• [EXERCISE BRIEF]
Down to the last line, set down the material below exactly, excluding pictures.
□ □ □ □ □
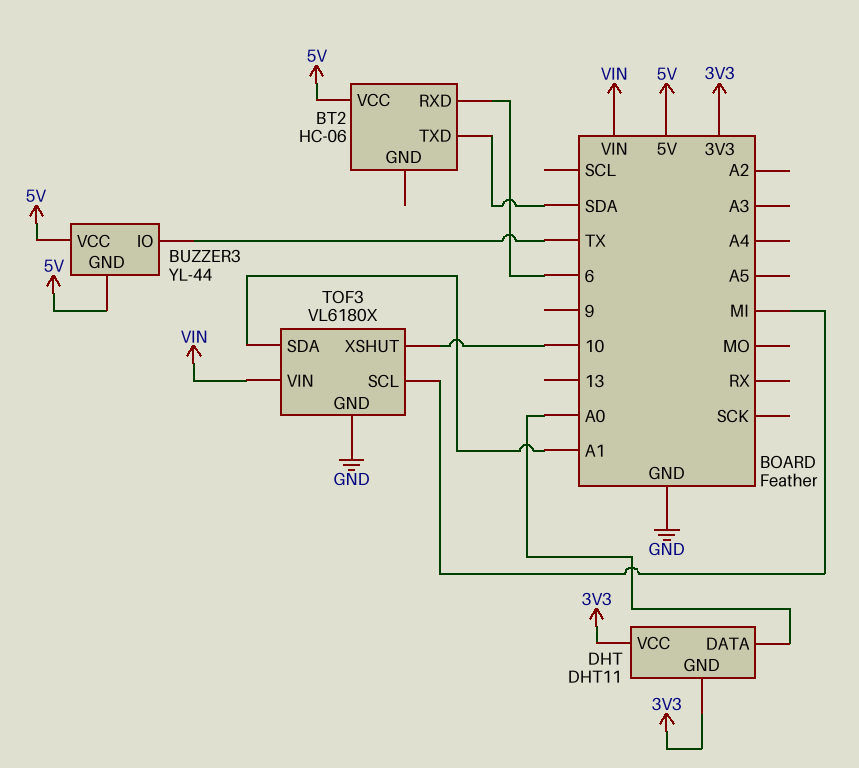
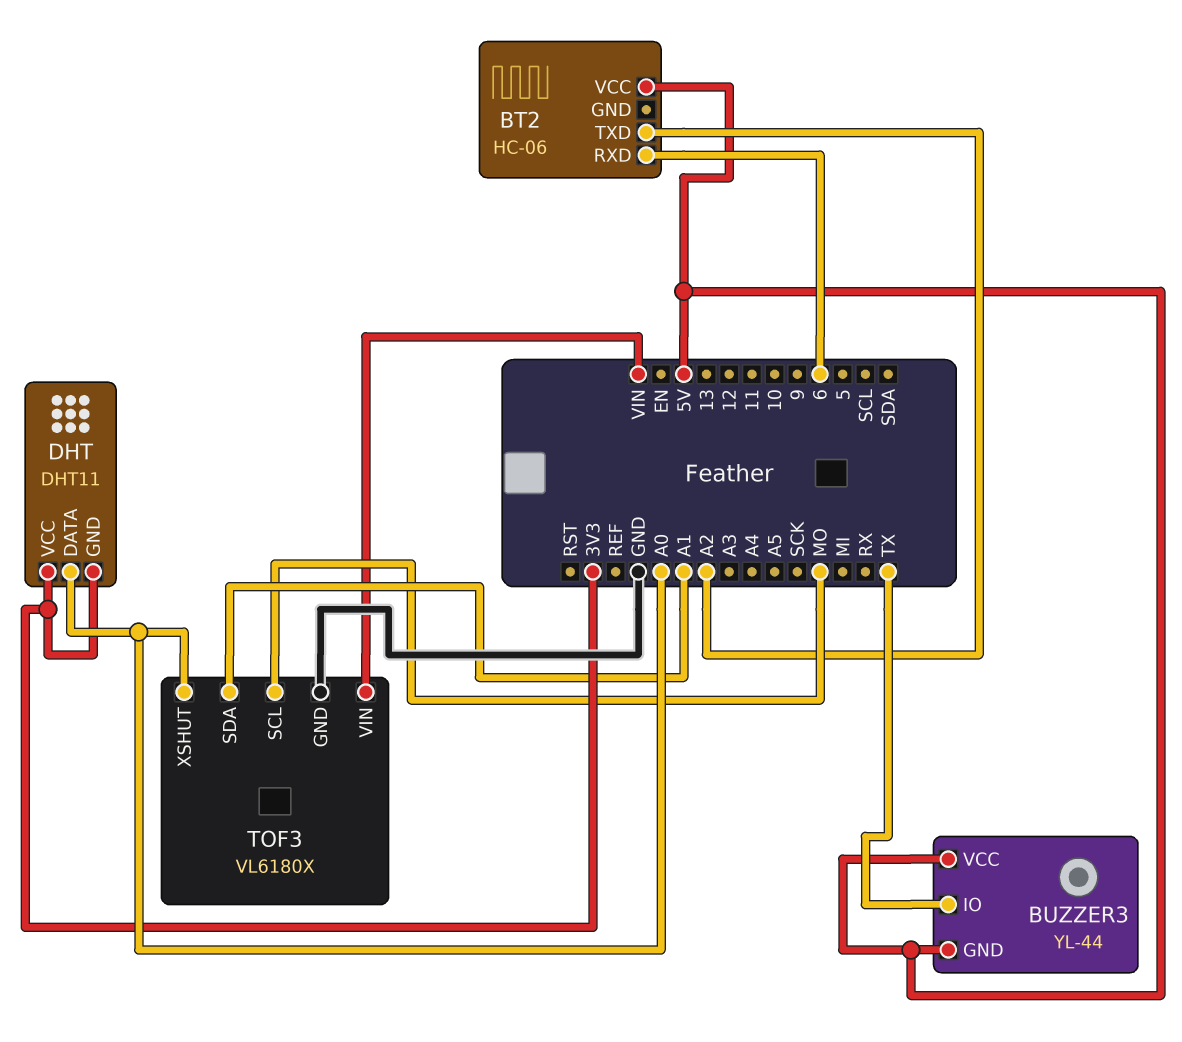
BT2 pin TXD: SDA -> A2
TOF3 pin SCL: MI -> MO
TOF3 pin XSHUT: 10 -> A0

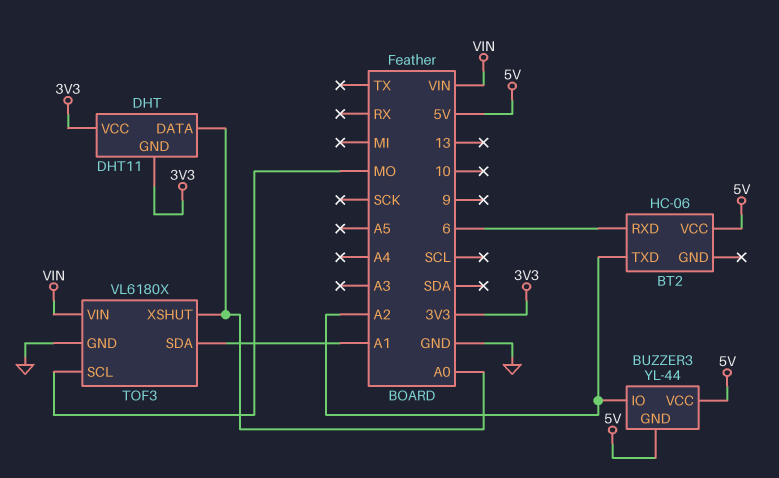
BUZZER3 pin IO: TX -> A2

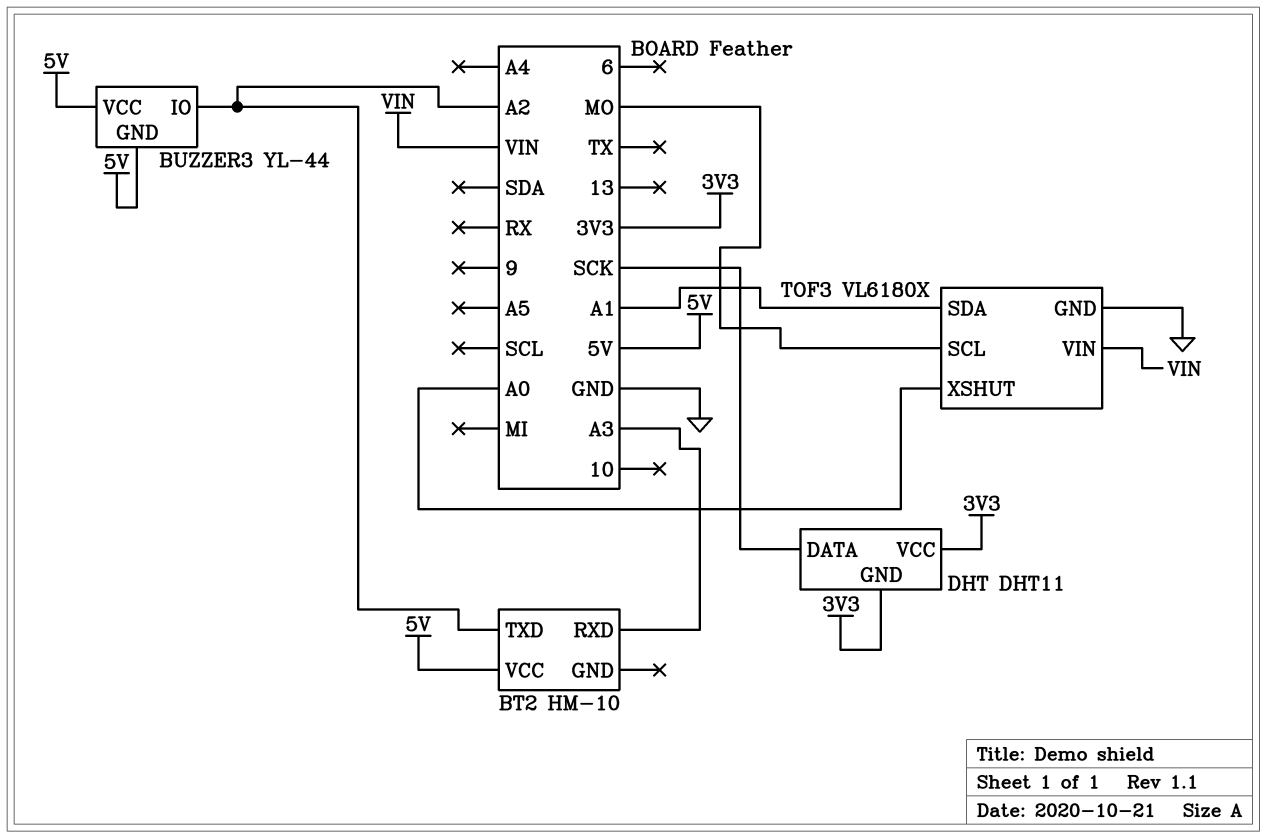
BT2: HC-06 -> HM-10
BT2 pin RXD: 6 -> A3
DHT pin DATA: A0 -> SCK

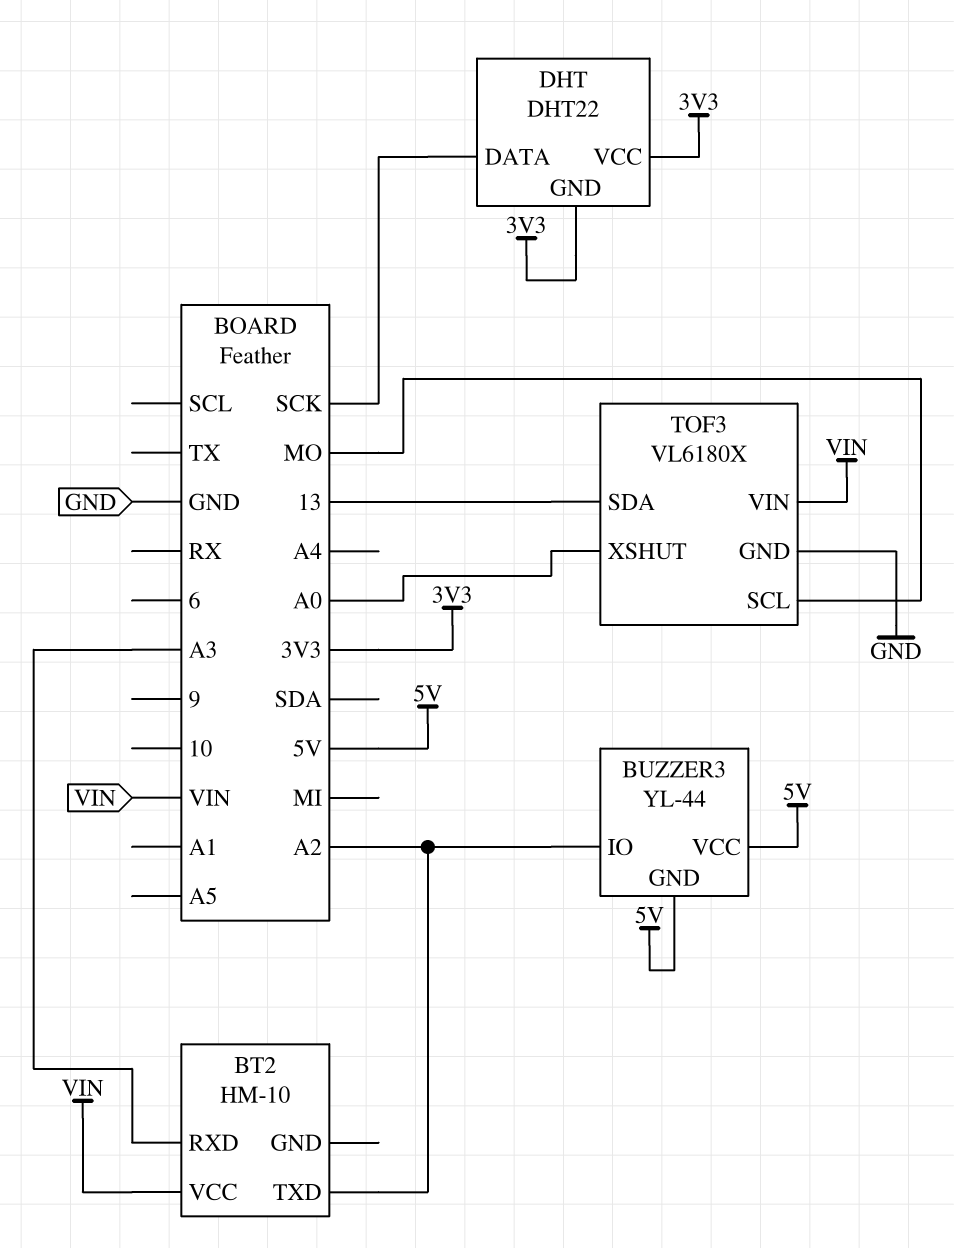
BT2 pin VCC: 5V -> VIN
DHT: DHT11 -> DHT22
TOF3 pin SDA: A1 -> 13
□ □ □ □ □
• [ANSWER FOR THE TASK]
BT2 pin TXD: SDA -> A2
TOF3 pin SCL: MI -> MO
TOF3 pin XSHUT: 10 -> A0

BUZZER3 pin IO: TX -> A2

BT2: HC-06 -> HM-10
BT2 pin RXD: 6 -> A3
DHT pin DATA: A0 -> SCK

BT2 pin VCC: 5V -> VIN
DHT: DHT11 -> DHT22
TOF3 pin SDA: A1 -> 13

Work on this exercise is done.